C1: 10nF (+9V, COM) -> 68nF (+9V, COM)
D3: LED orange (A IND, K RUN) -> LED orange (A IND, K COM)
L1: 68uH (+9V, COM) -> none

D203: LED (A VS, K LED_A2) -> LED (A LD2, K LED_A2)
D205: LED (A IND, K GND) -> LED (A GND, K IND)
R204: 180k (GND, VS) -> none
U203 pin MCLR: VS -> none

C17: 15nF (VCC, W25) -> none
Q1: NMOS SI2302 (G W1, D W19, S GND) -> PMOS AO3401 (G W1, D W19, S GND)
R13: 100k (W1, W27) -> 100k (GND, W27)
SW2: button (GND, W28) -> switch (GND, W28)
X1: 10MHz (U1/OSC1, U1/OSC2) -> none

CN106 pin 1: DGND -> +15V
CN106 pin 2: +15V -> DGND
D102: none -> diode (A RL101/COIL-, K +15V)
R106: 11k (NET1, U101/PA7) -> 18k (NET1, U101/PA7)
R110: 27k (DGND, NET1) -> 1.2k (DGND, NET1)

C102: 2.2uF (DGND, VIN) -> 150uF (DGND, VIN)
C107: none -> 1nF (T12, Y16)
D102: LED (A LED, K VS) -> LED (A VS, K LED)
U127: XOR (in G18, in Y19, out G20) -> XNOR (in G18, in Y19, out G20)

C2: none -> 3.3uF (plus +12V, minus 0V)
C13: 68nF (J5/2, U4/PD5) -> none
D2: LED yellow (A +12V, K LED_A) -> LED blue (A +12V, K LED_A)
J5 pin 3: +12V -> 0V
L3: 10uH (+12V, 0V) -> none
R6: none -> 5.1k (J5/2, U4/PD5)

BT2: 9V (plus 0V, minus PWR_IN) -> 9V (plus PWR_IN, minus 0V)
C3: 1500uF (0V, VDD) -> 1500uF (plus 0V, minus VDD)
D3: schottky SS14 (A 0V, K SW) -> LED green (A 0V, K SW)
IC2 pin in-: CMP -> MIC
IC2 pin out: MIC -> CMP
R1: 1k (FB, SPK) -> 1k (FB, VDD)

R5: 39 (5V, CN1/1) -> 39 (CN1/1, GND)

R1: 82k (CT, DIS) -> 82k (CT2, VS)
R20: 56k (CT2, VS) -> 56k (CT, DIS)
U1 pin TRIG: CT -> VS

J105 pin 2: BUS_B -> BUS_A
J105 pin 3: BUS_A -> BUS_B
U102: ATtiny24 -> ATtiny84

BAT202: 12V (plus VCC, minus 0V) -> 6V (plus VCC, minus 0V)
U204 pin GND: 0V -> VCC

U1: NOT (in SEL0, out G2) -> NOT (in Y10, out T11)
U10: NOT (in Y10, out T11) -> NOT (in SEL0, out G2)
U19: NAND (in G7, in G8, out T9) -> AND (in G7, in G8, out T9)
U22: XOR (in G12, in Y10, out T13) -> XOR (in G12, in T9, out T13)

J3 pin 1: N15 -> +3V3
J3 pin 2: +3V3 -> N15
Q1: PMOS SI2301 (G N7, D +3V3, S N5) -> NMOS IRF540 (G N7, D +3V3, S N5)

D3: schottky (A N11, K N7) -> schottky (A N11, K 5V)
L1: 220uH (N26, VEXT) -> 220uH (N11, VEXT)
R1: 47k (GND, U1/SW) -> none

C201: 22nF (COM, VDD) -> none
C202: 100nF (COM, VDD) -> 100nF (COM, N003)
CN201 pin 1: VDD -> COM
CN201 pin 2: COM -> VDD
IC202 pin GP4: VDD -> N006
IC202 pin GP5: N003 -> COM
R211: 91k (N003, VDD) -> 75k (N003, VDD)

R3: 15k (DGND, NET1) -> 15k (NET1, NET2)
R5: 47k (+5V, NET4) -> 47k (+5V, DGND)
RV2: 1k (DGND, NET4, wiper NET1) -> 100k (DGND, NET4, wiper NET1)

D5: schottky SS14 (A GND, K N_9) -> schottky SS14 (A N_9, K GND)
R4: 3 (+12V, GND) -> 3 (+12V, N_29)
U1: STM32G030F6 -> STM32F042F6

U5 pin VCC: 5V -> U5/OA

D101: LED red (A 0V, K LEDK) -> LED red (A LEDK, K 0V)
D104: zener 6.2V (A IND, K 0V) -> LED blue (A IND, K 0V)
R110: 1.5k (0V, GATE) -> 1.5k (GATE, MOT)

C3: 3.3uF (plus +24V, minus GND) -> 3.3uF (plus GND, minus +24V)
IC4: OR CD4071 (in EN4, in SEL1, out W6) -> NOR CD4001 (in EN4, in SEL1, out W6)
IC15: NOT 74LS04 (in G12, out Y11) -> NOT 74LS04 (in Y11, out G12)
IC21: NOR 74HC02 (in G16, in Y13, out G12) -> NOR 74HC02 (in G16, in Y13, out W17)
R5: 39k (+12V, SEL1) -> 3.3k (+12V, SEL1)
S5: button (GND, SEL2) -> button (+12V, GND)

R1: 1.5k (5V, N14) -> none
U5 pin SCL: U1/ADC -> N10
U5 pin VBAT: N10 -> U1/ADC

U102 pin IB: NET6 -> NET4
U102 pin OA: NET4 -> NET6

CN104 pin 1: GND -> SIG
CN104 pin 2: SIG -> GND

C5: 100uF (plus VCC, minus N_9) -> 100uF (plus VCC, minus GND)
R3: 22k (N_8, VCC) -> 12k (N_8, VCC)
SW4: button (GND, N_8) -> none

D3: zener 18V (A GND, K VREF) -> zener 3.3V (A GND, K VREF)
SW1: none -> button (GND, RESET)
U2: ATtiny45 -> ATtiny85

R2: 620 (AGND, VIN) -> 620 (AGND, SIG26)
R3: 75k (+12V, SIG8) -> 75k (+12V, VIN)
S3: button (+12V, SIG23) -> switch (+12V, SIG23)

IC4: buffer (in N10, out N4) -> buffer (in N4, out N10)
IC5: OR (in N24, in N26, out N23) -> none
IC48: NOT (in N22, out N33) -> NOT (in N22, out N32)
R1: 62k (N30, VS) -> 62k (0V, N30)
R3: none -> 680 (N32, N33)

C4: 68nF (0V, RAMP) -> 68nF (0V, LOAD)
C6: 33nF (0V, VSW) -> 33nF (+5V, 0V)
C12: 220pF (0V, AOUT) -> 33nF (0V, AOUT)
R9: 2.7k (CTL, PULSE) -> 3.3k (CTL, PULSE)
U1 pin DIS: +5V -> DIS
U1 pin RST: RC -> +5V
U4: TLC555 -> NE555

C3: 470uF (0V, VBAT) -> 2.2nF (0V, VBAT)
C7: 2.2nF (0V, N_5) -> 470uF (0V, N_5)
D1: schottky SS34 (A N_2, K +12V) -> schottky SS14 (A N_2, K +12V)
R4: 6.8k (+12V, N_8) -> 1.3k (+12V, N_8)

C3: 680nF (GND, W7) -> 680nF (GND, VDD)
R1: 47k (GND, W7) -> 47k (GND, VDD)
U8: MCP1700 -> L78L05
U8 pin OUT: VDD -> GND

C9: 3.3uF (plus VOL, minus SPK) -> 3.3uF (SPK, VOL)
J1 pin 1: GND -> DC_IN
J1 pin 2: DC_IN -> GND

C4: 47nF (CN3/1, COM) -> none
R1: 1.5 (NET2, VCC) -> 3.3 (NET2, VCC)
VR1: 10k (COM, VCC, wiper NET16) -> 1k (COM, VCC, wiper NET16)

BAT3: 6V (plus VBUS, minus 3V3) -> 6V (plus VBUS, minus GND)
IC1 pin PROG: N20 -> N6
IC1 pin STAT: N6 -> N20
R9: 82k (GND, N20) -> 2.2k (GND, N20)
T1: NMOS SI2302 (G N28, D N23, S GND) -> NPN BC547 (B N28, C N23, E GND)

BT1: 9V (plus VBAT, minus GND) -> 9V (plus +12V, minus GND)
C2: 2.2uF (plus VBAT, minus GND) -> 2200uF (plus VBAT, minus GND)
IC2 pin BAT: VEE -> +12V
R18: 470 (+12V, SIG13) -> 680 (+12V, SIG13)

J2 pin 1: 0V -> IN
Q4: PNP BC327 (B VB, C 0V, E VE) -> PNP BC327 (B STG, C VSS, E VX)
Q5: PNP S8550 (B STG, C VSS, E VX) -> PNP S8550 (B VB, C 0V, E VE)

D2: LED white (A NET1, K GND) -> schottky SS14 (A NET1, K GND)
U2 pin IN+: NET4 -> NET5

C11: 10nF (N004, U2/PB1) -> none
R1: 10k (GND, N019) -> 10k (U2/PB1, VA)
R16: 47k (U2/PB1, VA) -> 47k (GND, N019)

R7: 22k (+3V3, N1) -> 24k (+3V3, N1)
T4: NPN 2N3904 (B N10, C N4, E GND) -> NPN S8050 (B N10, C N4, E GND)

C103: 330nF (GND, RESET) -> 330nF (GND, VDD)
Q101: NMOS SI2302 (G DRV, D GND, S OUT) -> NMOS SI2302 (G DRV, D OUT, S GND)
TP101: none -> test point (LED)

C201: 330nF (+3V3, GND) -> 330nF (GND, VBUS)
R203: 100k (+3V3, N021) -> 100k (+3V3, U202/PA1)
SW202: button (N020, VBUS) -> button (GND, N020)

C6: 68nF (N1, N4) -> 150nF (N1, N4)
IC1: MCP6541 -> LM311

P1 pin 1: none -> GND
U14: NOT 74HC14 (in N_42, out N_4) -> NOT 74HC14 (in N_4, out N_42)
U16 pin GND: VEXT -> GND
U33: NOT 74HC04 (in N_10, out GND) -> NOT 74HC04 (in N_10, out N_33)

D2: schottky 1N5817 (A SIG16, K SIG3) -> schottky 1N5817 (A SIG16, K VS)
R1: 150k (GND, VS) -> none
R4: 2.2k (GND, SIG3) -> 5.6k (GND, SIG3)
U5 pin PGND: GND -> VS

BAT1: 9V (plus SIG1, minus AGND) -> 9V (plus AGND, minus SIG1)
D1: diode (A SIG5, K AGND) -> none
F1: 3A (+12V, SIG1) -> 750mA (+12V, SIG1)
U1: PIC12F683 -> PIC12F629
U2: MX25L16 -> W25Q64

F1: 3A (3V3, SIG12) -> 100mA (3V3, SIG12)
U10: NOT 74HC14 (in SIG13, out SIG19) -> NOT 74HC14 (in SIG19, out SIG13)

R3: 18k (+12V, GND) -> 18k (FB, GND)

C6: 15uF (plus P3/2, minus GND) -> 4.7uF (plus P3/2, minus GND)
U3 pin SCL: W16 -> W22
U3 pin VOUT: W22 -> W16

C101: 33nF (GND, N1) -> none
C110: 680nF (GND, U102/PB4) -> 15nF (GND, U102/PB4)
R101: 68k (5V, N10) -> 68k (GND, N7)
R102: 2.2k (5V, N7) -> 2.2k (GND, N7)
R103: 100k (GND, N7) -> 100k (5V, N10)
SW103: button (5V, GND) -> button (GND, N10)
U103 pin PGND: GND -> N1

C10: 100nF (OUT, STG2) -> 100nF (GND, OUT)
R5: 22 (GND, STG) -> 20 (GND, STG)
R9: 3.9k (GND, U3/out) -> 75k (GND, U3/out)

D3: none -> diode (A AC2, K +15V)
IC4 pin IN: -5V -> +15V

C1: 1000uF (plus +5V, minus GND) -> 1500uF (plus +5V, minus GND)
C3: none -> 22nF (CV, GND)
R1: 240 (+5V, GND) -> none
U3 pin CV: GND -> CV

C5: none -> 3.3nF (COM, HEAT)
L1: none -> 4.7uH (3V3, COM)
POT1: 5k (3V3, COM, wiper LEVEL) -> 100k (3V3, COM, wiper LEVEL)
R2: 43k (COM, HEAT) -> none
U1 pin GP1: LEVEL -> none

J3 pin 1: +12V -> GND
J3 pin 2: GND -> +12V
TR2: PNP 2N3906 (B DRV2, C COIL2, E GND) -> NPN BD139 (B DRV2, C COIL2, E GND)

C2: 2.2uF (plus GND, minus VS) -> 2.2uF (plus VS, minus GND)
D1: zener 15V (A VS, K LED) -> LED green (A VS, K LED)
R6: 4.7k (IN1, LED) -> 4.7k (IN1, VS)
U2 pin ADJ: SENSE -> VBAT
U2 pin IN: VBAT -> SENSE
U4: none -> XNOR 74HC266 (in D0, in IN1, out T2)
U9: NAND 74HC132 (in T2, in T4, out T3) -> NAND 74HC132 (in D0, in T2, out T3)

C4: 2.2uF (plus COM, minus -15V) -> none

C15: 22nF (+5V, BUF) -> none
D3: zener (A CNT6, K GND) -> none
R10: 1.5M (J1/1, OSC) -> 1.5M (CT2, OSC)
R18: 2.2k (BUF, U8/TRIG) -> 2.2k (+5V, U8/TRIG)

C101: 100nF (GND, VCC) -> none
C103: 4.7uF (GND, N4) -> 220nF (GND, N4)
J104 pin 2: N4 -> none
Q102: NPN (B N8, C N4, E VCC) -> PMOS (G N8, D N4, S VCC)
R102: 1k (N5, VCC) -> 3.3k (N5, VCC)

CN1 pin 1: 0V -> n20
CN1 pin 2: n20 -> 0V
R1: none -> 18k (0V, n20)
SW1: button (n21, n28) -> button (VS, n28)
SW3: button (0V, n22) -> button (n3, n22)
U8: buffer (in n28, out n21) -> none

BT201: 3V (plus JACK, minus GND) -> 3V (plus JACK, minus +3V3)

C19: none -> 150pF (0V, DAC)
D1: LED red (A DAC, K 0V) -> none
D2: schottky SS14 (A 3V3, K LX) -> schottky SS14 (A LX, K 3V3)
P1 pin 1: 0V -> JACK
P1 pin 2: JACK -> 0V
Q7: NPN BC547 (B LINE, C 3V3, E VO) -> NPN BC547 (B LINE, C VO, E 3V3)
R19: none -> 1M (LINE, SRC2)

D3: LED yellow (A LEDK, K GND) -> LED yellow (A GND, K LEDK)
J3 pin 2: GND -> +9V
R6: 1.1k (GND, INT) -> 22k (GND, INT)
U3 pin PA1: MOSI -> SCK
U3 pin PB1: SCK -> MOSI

++++++++++++++++++++

Exercise prompt
Starting at the line above that contains "U16 pin GND: VEXT -> GND", write out each line exactly until the line that contains "U2: MX25L16 -> W25Q64" has been written, and stop there.

Expected answer
U16 pin GND: VEXT -> GND
U33: NOT 74HC04 (in N_10, out GND) -> NOT 74HC04 (in N_10, out N_33)

D2: schottky 1N5817 (A SIG16, K SIG3) -> schottky 1N5817 (A SIG16, K VS)
R1: 150k (GND, VS) -> none
R4: 2.2k (GND, SIG3) -> 5.6k (GND, SIG3)
U5 pin PGND: GND -> VS

BAT1: 9V (plus SIG1, minus AGND) -> 9V (plus AGND, minus SIG1)
D1: diode (A SIG5, K AGND) -> none
F1: 3A (+12V, SIG1) -> 750mA (+12V, SIG1)
U1: PIC12F683 -> PIC12F629
U2: MX25L16 -> W25Q64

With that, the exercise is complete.